### Exercise goal
Nothing but the exact text of the entries should appear in your answer; pictures stay out.

### Information supplied
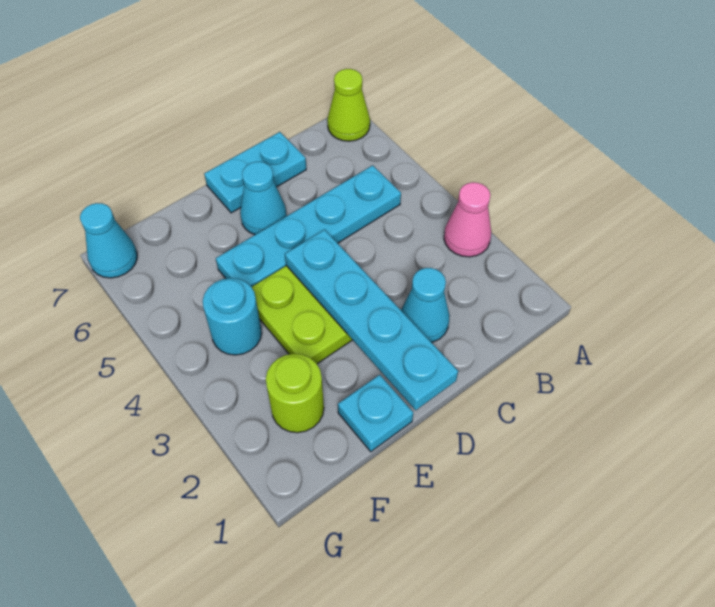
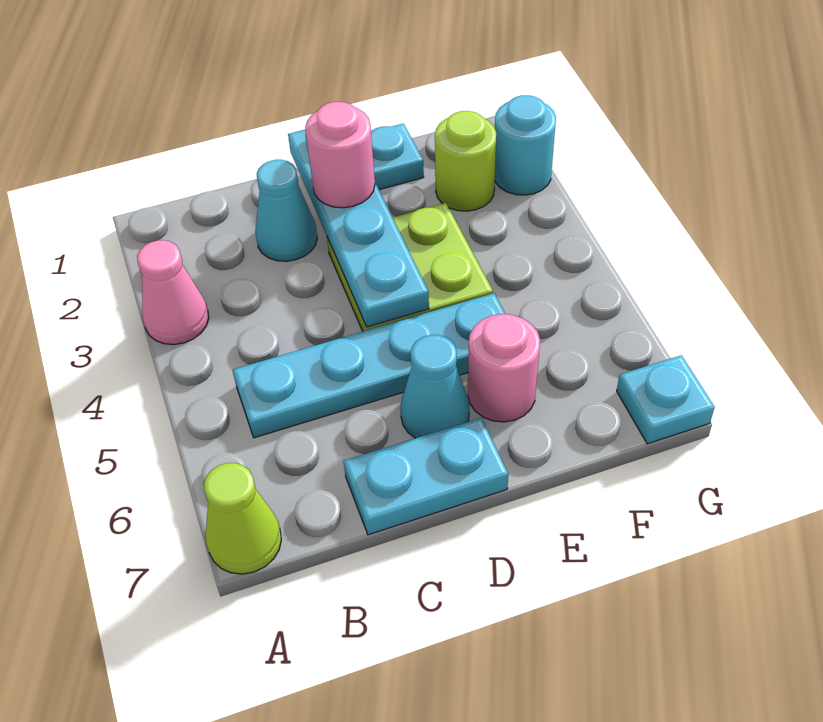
none -> pink 1x1 round brick [305,102,375,208]
none -> pink 1x1 round brick [468,314,540,422]
cyan 1x1 round brick [203,278,262,355] -> cyan 1x1 round brick moved to [495,95,556,195]
cyan 1x1 cone [80,203,137,278] -> cyan 1x1 plate [617,355,715,444]

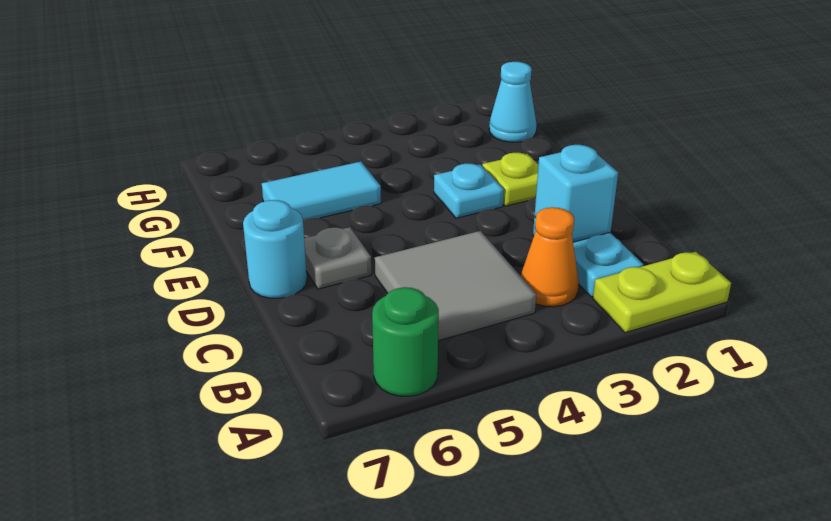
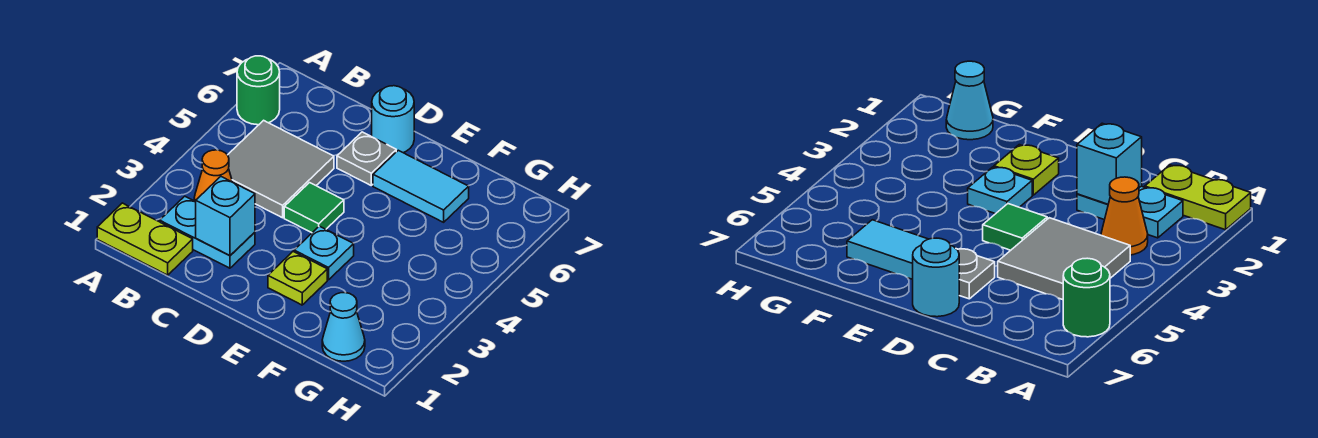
lime 1x2 plate [593,252,731,333] -> lime 1x2 plate turned to [97,203,193,275]
none -> green 1x1 tile [284,183,344,233]
cyan 1x2 tile [262,162,381,220] -> cyan 1x2 tile turned to [373,150,469,222]

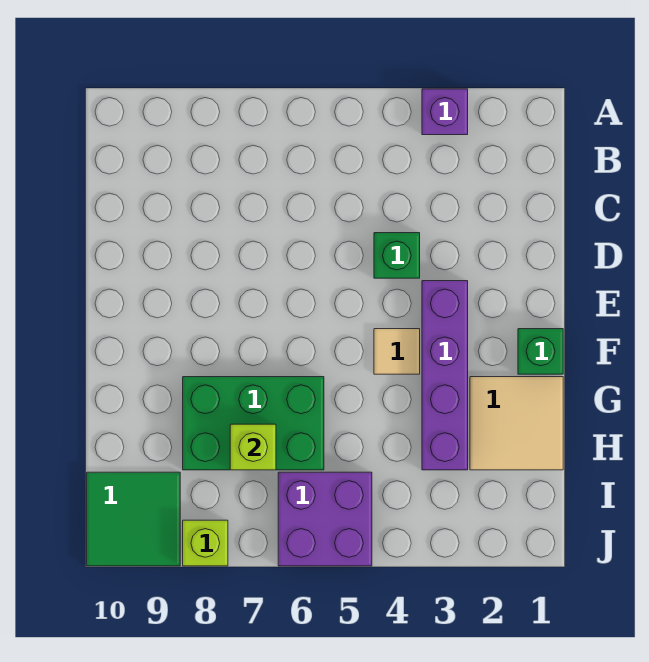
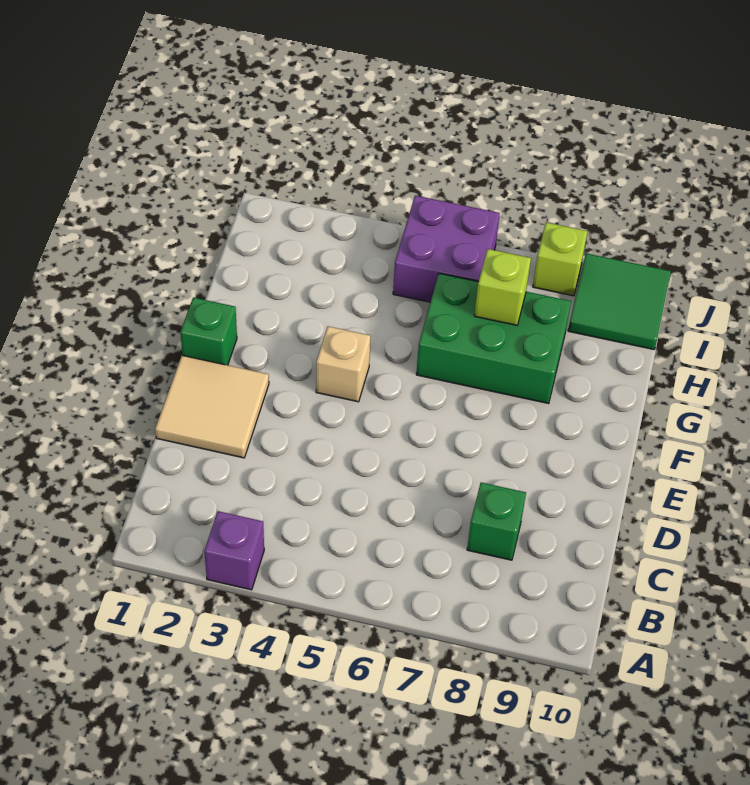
green 1x1 brick [374,233,420,278] -> green 1x1 brick moved to [467,482,526,560]
purple 1x4 brick [422,281,468,470] -> none
tan 1x1 tile [374,329,420,374] -> tan 1x1 brick [316,326,370,402]
tan 2x2 tile [470,377,563,470] -> tan 2x2 tile moved to [155,355,269,458]

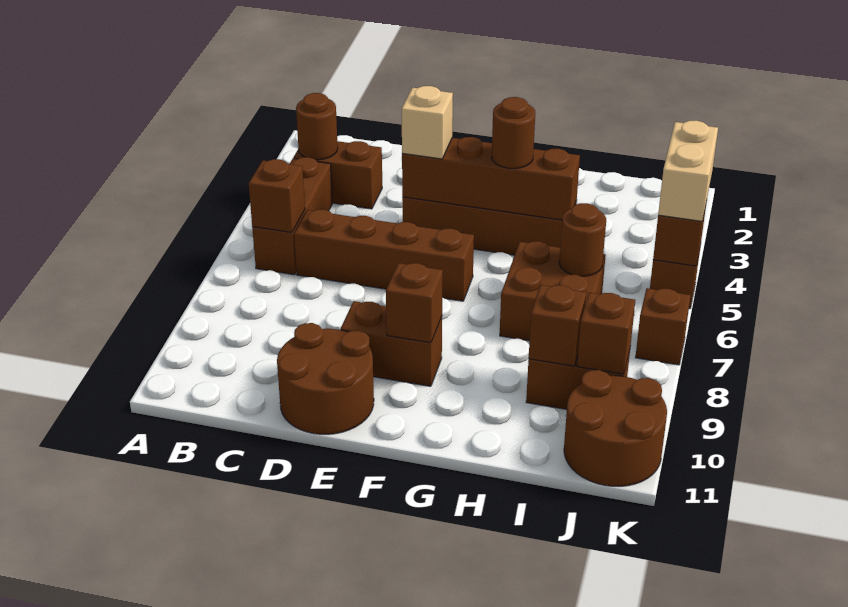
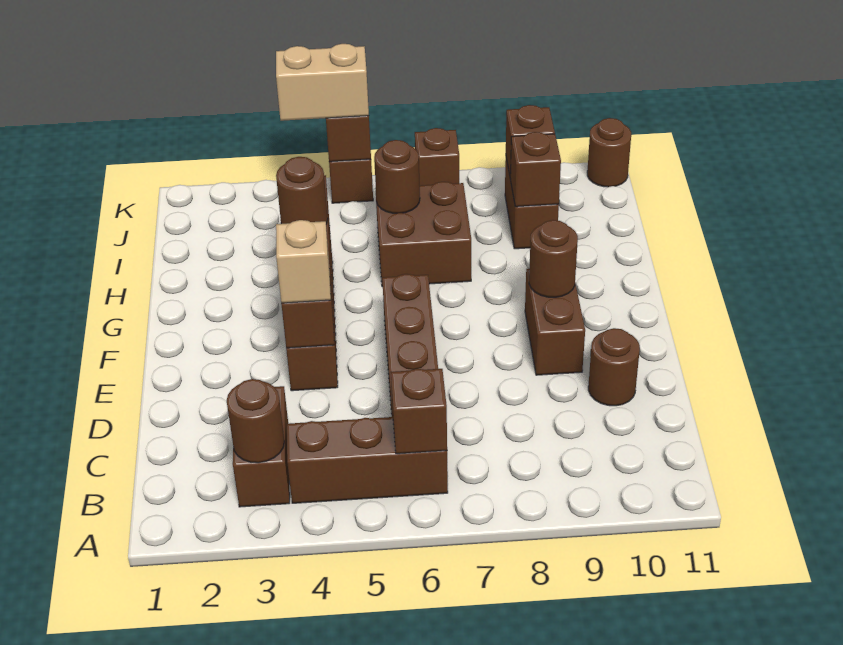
brown 2x2 round brick [277,323,374,434] -> brown 1x1 round brick [588,328,640,406]
brown 1x1 brick [386,263,443,343] -> brown 1x1 round brick [529,220,578,297]
brown 2x2 round brick [564,370,667,486] -> brown 1x1 round brick [587,118,631,187]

### Finished task
none -> pink 1x1 round brick [305,102,375,208]
none -> pink 1x1 round brick [468,314,540,422]
cyan 1x1 round brick [203,278,262,355] -> cyan 1x1 round brick moved to [495,95,556,195]
cyan 1x1 cone [80,203,137,278] -> cyan 1x1 plate [617,355,715,444]

lime 1x2 plate [593,252,731,333] -> lime 1x2 plate turned to [97,203,193,275]
none -> green 1x1 tile [284,183,344,233]
cyan 1x2 tile [262,162,381,220] -> cyan 1x2 tile turned to [373,150,469,222]

green 1x1 brick [374,233,420,278] -> green 1x1 brick moved to [467,482,526,560]
purple 1x4 brick [422,281,468,470] -> none
tan 1x1 tile [374,329,420,374] -> tan 1x1 brick [316,326,370,402]
tan 2x2 tile [470,377,563,470] -> tan 2x2 tile moved to [155,355,269,458]

brown 2x2 round brick [277,323,374,434] -> brown 1x1 round brick [588,328,640,406]
brown 1x1 brick [386,263,443,343] -> brown 1x1 round brick [529,220,578,297]
brown 2x2 round brick [564,370,667,486] -> brown 1x1 round brick [587,118,631,187]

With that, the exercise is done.